* **REQUIRED ACTION**: Only the lines from the one with "red round brick E3" to the end of the material should be reproduced, exactly and in full, both ends included.
### INPUT DATA ###
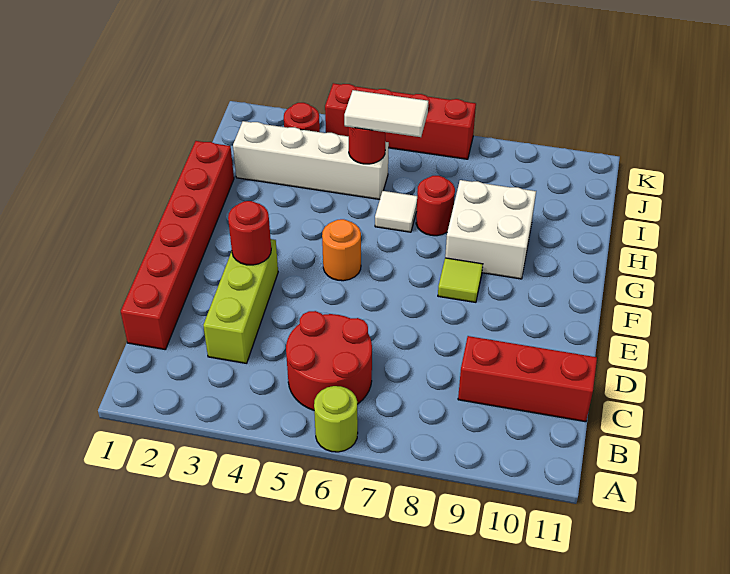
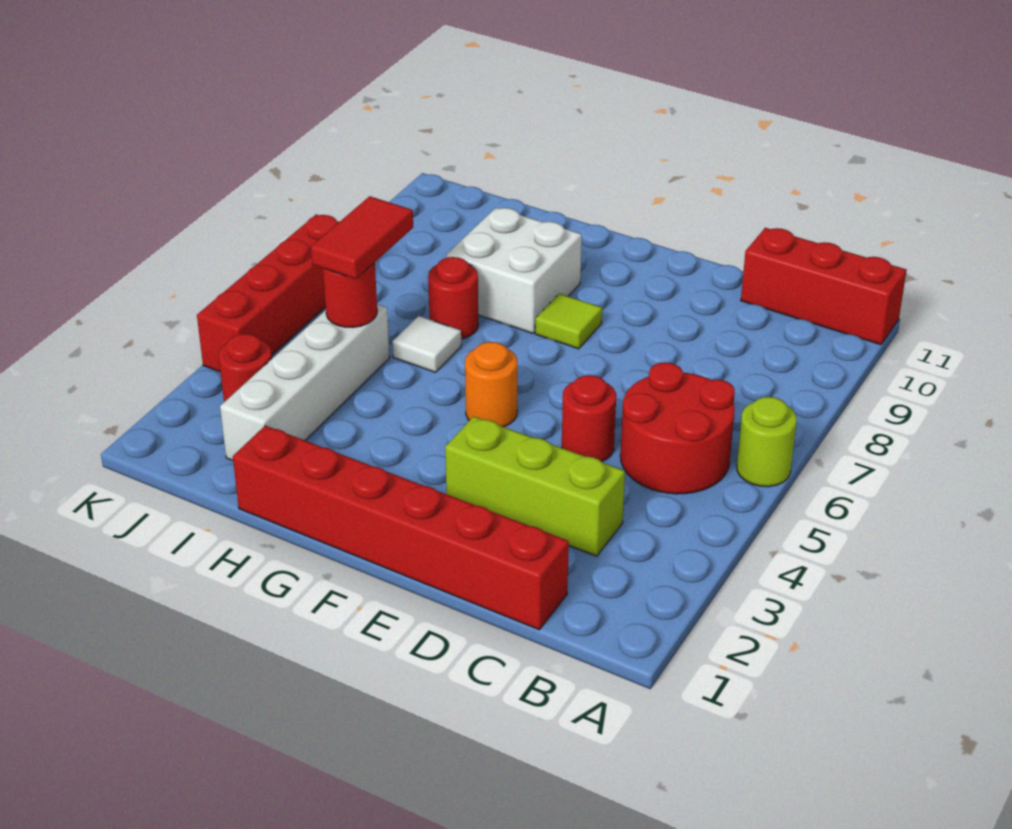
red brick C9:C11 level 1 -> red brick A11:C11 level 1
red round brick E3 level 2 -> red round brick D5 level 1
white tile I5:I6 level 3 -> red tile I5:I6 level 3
###
* **SOLUTION TO THIS EXERCISE**:
red round brick E3 level 2 -> red round brick D5 level 1
white tile I5:I6 level 3 -> red tile I5:I6 level 3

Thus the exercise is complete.